[SET TASK]:
Reproduce the data below, changing "none" to "blank" throughout and leaving everything else as it is.

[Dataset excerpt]
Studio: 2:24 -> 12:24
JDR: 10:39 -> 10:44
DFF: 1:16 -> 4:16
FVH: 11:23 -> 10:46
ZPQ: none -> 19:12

[IN RESPONSE]:
Studio: 2:24 -> 12:24
JDR: 10:39 -> 10:44
DFF: 1:16 -> 4:16
FVH: 11:23 -> 10:46
ZPQ: blank -> 19:12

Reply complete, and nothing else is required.